* _Problem statement_: Lines before the one containing "orange hexagon: (267, 241)" are excluded; reproduce that line and all lines after it in the entries below, exactly.

Extracted information Start Marker

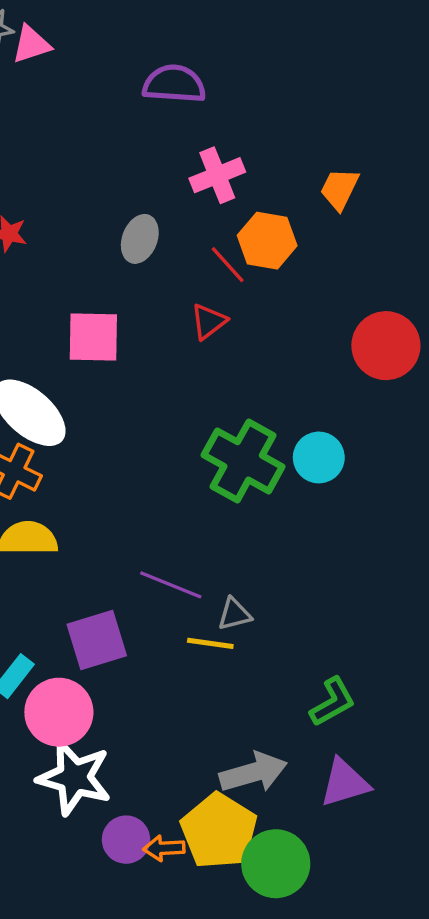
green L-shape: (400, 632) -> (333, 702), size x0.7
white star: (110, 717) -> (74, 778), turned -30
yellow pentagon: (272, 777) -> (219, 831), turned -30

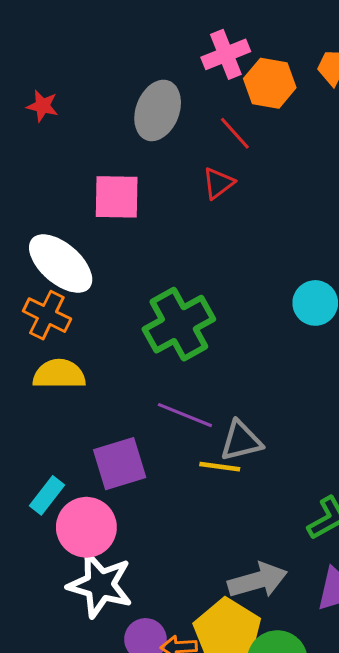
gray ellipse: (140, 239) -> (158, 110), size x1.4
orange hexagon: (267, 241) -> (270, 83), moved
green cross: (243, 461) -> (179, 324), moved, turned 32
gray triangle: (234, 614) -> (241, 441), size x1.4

Extracted information End Marker

* _Task result_:
orange hexagon: (267, 241) -> (270, 83), moved
green cross: (243, 461) -> (179, 324), moved, turned 32
gray triangle: (234, 614) -> (241, 441), size x1.4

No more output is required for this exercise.